* **The problem**: Repeat only the lines from the one containing "[(379,284),(374,337),(396,340),(402,287),(379,284)]" to the final line below, exactly as they read, and leave every picture out.

┌──

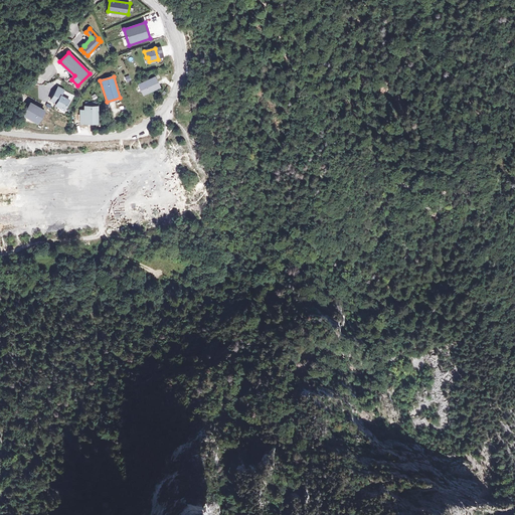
[(156,76),(140,84),(145,96),(161,88),(156,76)]
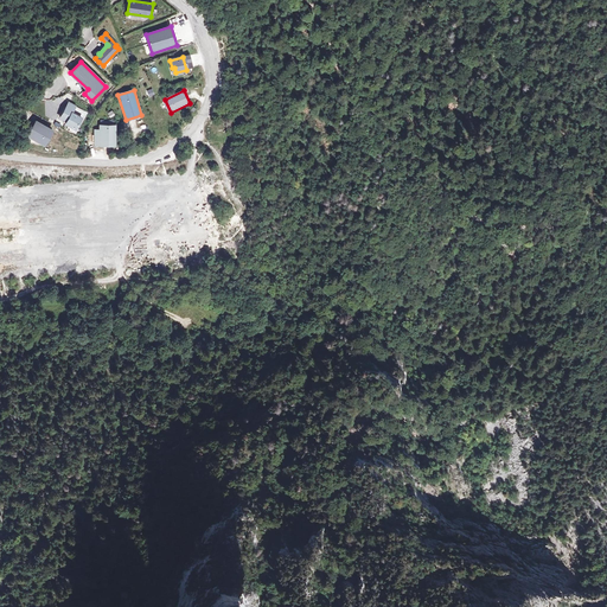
[(74,113),(66,109),(61,120),(65,122),(64,126),(75,132),(85,114),(76,109),(74,113)]
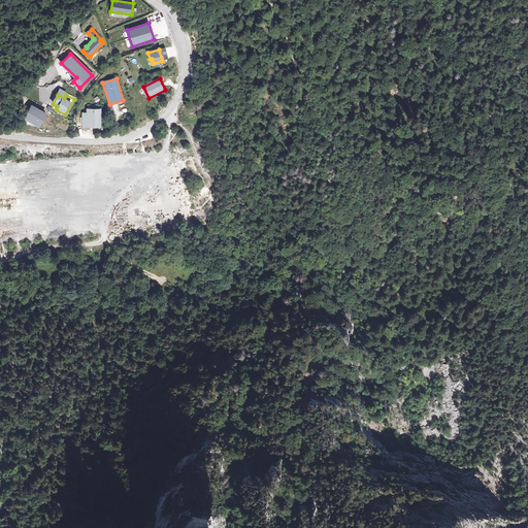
[(32,106),(25,119),(40,127),(46,114),(32,106)]
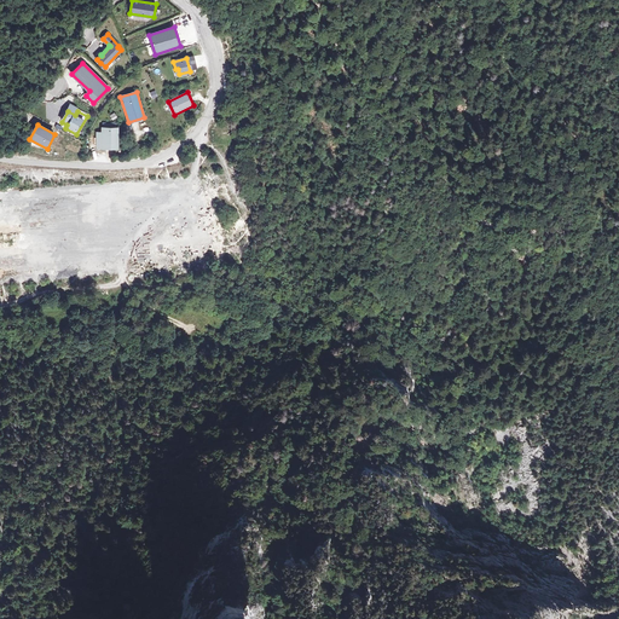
[(117,131),(102,131),(102,136),(102,151),(116,151),(117,131)]
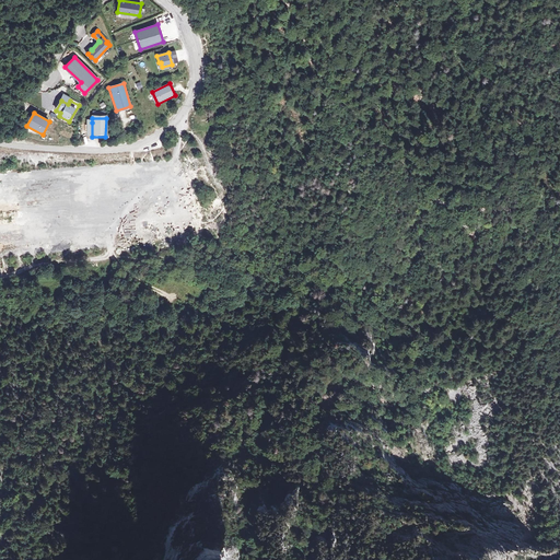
All buildings are outlined.
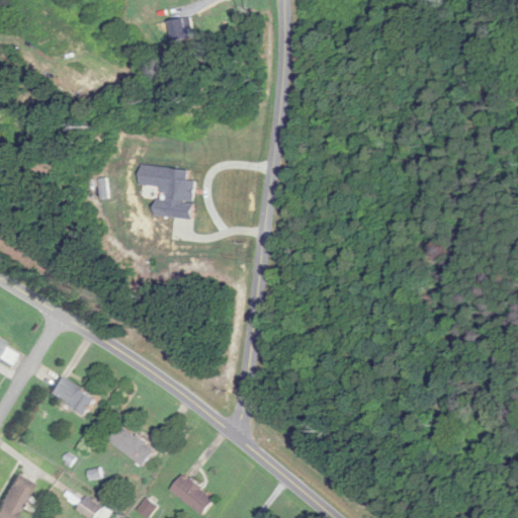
[(6,342),(0,338),(0,360),(11,366),(17,354),(4,347),(6,342)]
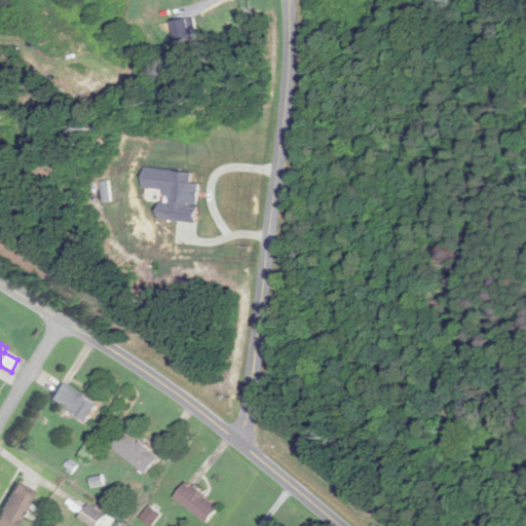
[(51,399),(89,422),(100,405),(63,382),(51,399)]
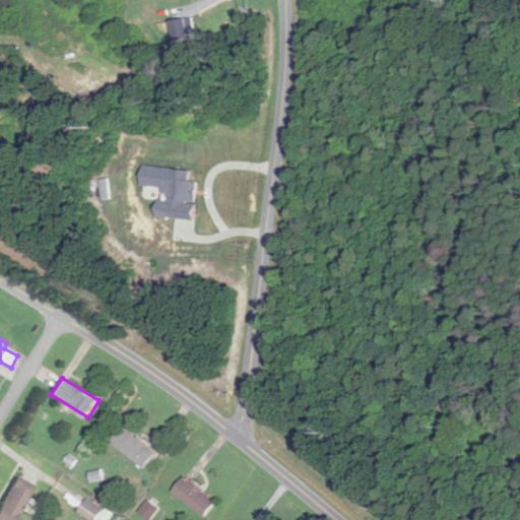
[(113,440),(142,470),(156,456),(126,427),(113,440)]
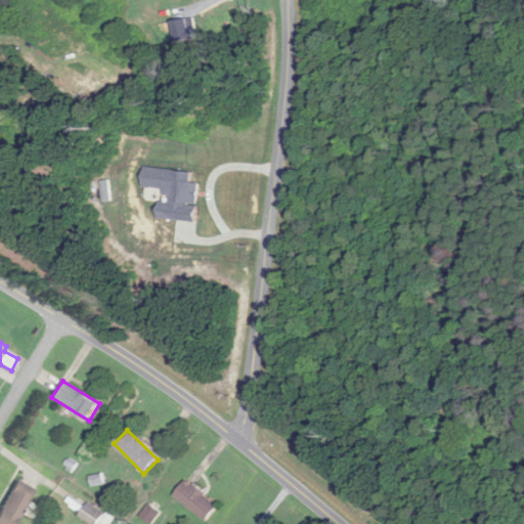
[(17,523),(34,488),(15,480),(0,515),(0,523),(17,523)]
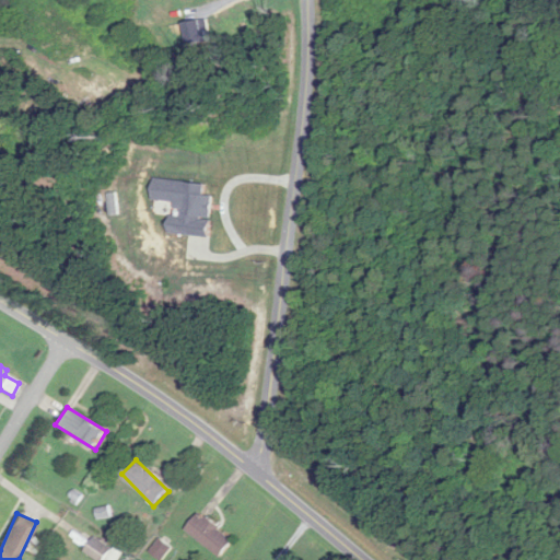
[(189,527),(220,559),(234,543),(205,513),(189,527)]
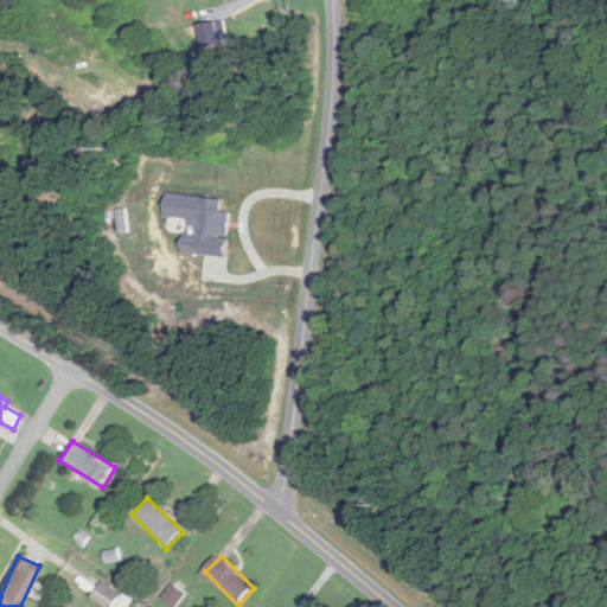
[(94,599),(104,606),(114,606),(122,595),(104,583),(94,599)]
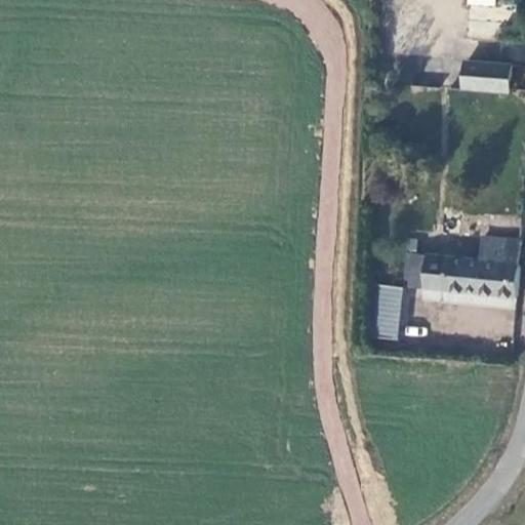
[(468,0),(465,37),(508,41),(511,0),(468,0)]
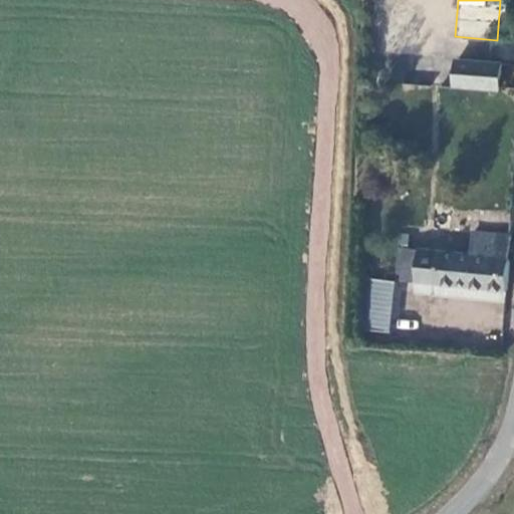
[(458,61),(456,86),(501,90),(502,65),(458,61)]
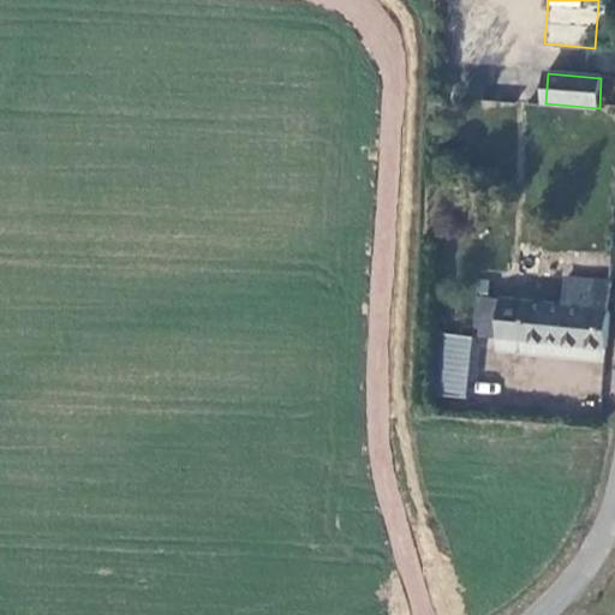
[(505,341),(505,344),(609,346),(610,281),(567,279),(566,305),(506,304),(506,305),(505,341)]
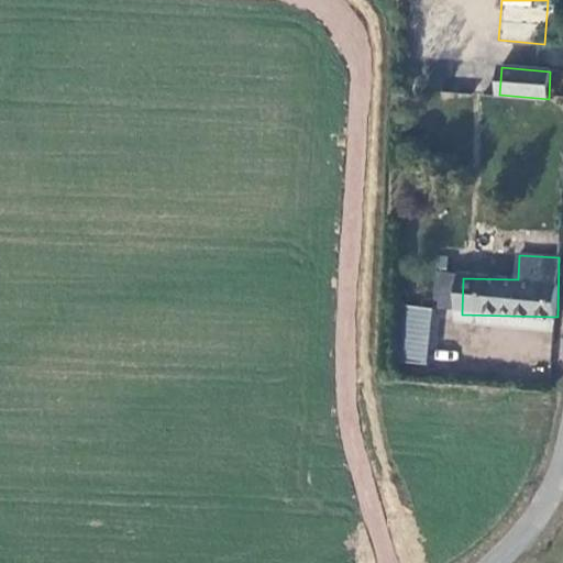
[(463,278),(439,278),(439,312),(462,312),(463,279),(463,278)]
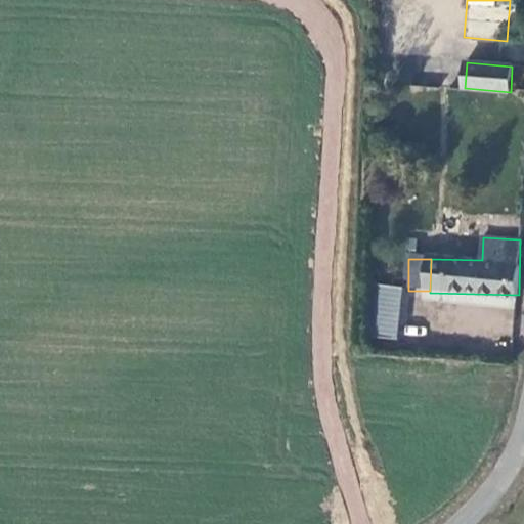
[(379,284),(374,337),(396,340),(402,287),(379,284)]
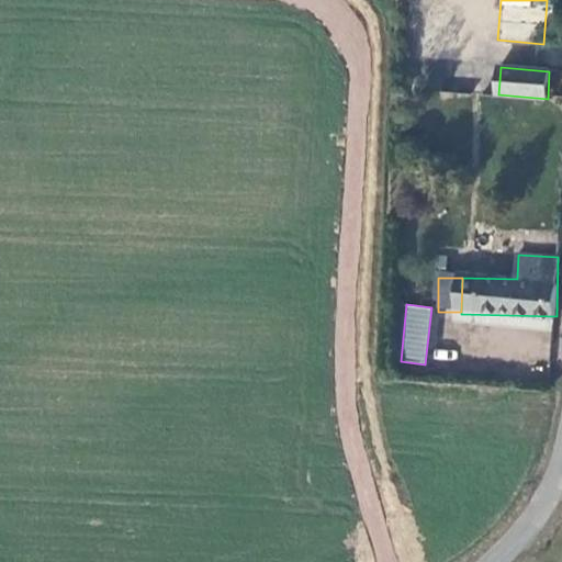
[(557,316),(461,314),(461,324),(555,326),(557,316)]
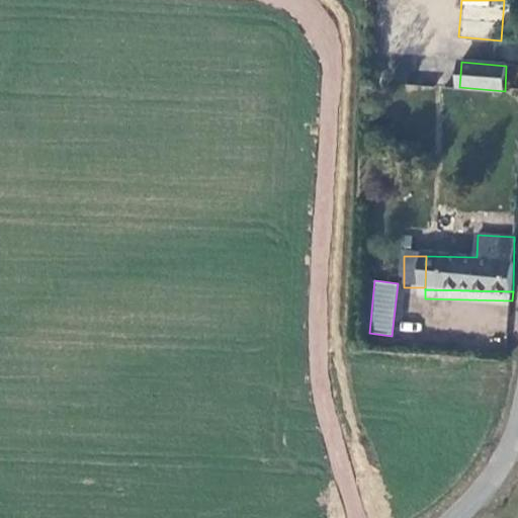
All buildings are outlined.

└──

* **Exercise output**:
[(379,284),(374,337),(396,340),(402,287),(379,284)]
[(557,316),(461,314),(461,324),(555,326),(557,316)]
All buildings are outlined.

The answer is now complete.